DIRECTIONS FOR THIS TASK: Return nothing but the lines from the line with "cyan star: (156, 22) -> (116, 48), moved" through the last line of the entries that follow, copied exactly and free of pictures.

RECORDS PROVIDED:
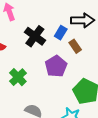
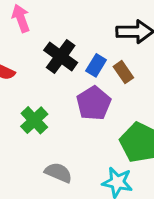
blue rectangle: (61, 33) -> (96, 65), moved

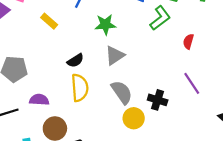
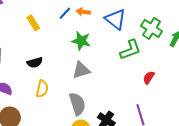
black semicircle: (75, 61) -> (35, 63), moved
yellow semicircle: (80, 88) -> (42, 89), size x0.7

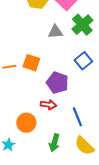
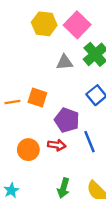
blue line: (77, 117) -> (90, 142), moved
orange circle: (26, 123) -> (28, 150), moved

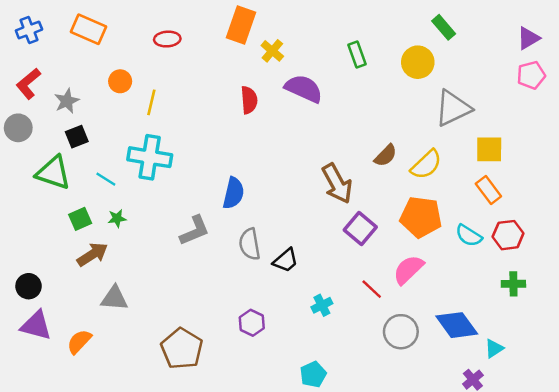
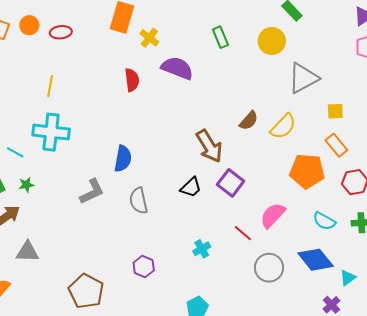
orange circle: (120, 81) -> (29, 25), moved
yellow square: (489, 149) -> (335, 111), size x0.7
orange pentagon: (421, 217) -> (307, 171), moved
cyan semicircle: (469, 236) -> (324, 221), moved
black trapezoid: (286, 260) -> (191, 187), moved

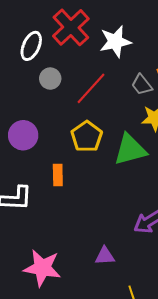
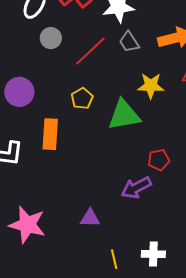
gray trapezoid: (142, 85) -> (129, 42), moved
yellow pentagon: (87, 137) -> (82, 98), size x0.7
orange rectangle: (58, 175) -> (50, 134), size x1.4

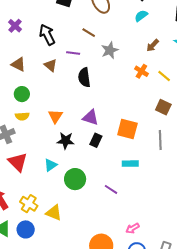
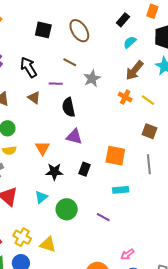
cyan semicircle: (141, 16) -> (130, 42), moved
brown arrow: (153, 45) -> (134, 70), size x1.5
purple triangle: (91, 117) -> (74, 137), moved

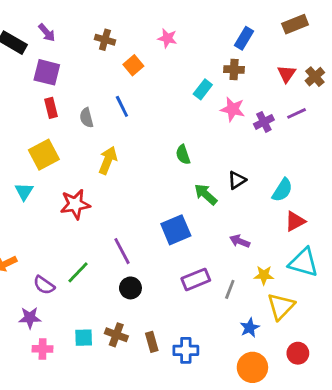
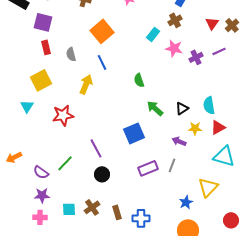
orange square: (133, 65) -> (102, 31), moved, size x1.6
brown cross: (234, 70) -> (175, 20), turned -32
blue line: (122, 106) -> (102, 62), moved
black triangle: (237, 180) -> (182, 108), moved
cyan semicircle: (282, 190) -> (209, 105), turned 138
yellow star: (264, 275) -> (195, 128), moved
gray line: (230, 289) -> (172, 165), moved
purple star: (30, 318) -> (42, 195), moved
brown cross: (116, 335) -> (92, 207), turned 35
red circle: (298, 353) -> (231, 220), moved

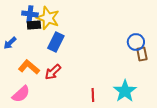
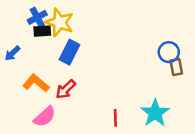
blue cross: (30, 14) -> (37, 17), turned -35
pink semicircle: (21, 94) -> (45, 117), moved

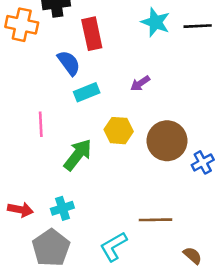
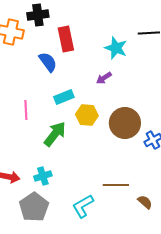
cyan star: (156, 22) -> (116, 48), moved
cyan rectangle: (87, 92) -> (64, 97), moved
brown semicircle: (193, 255) -> (145, 202), moved

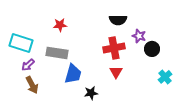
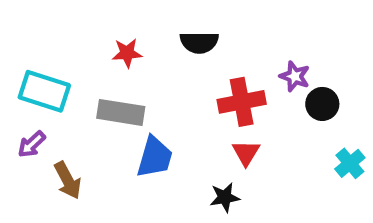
black semicircle: (118, 20) -> (199, 42), moved
purple arrow: (28, 65) -> (32, 144), moved
black star: (91, 93) -> (225, 197), moved

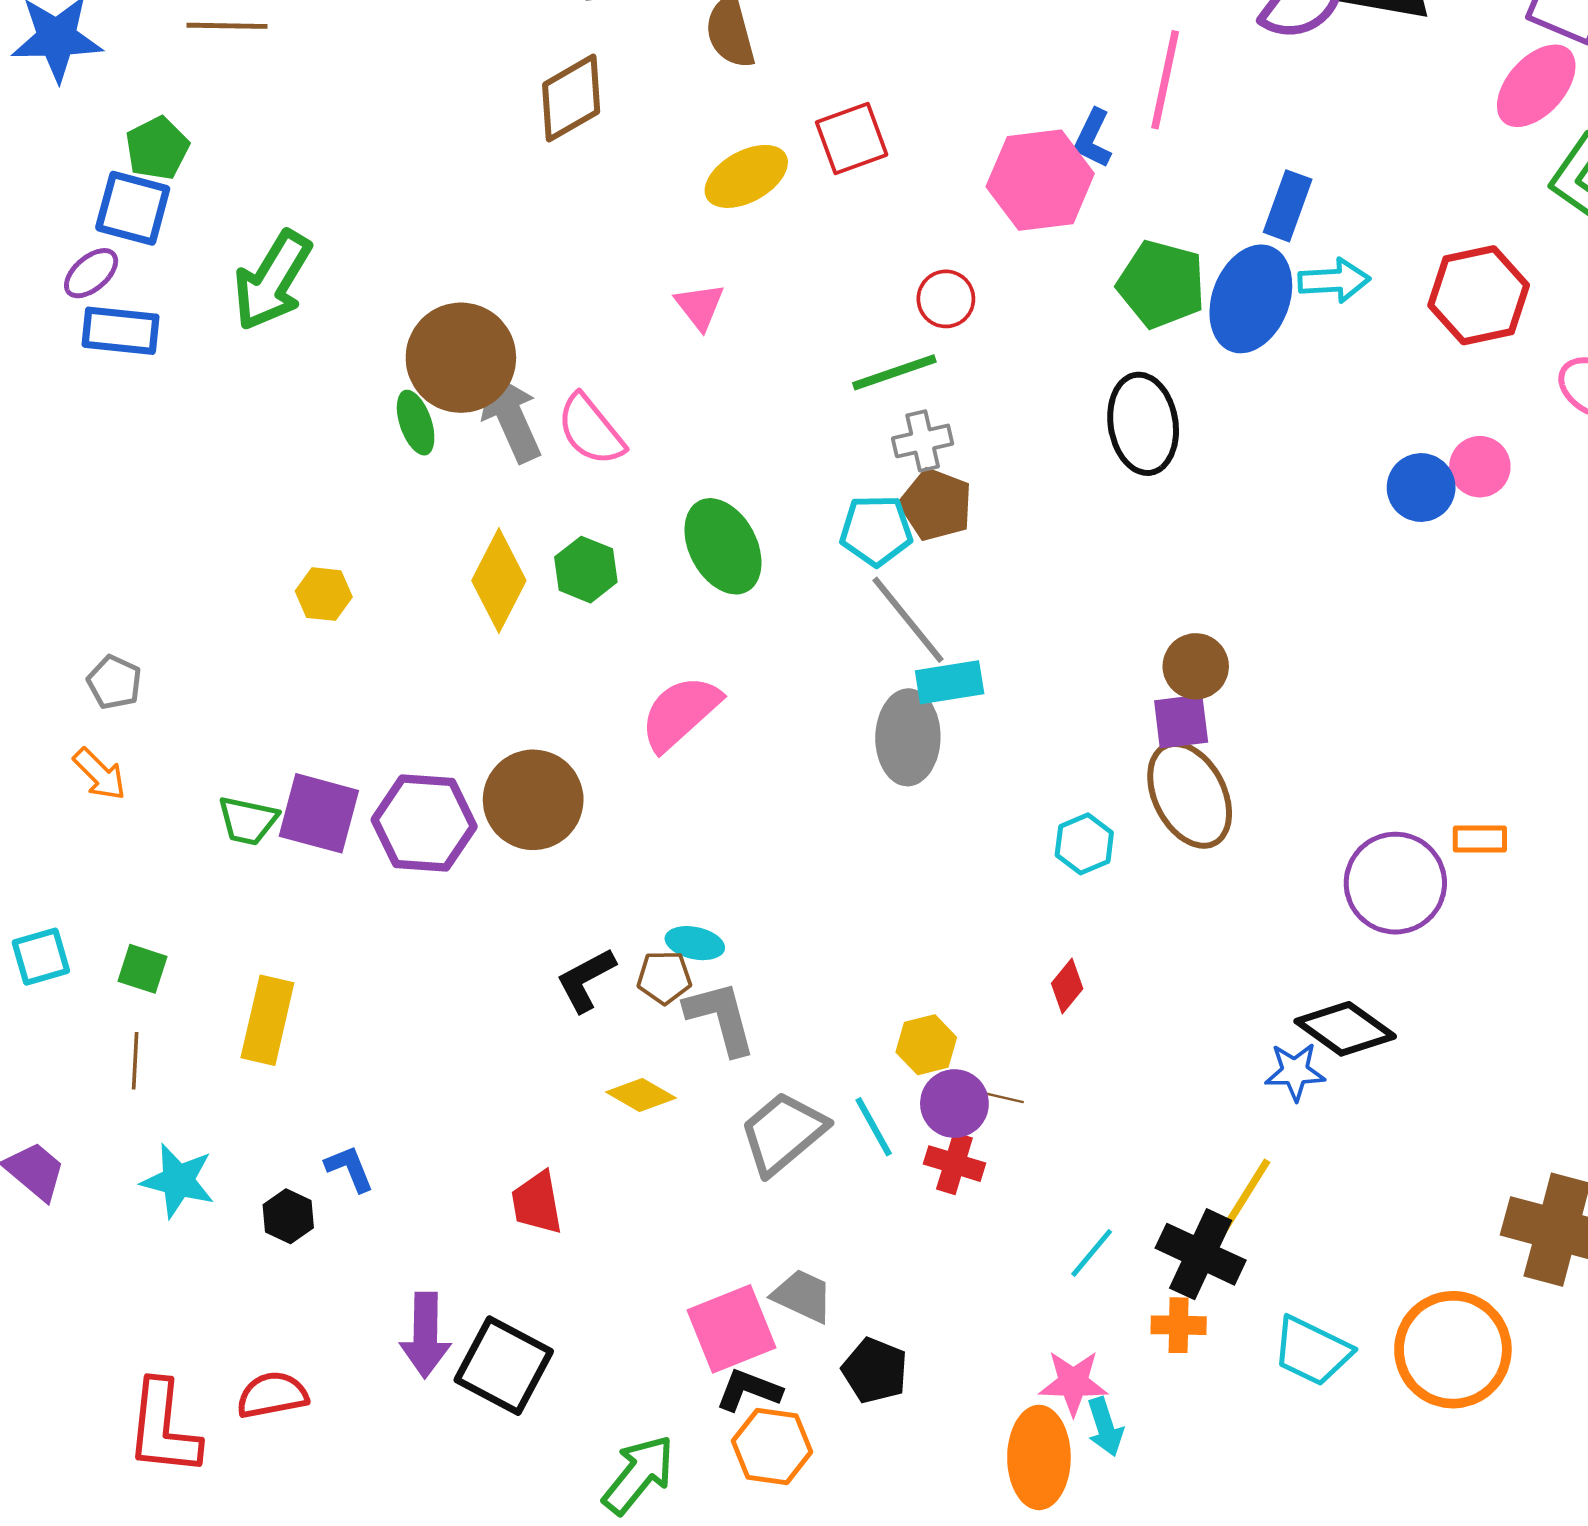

RESPONSE TO THE EXERCISE:
cyan star: (156, 22) -> (116, 48), moved
cyan rectangle: (87, 92) -> (64, 97), moved
brown semicircle: (193, 255) -> (145, 202), moved

black semicircle: (118, 20) -> (199, 42), moved
purple arrow: (28, 65) -> (32, 144), moved
black star: (91, 93) -> (225, 197), moved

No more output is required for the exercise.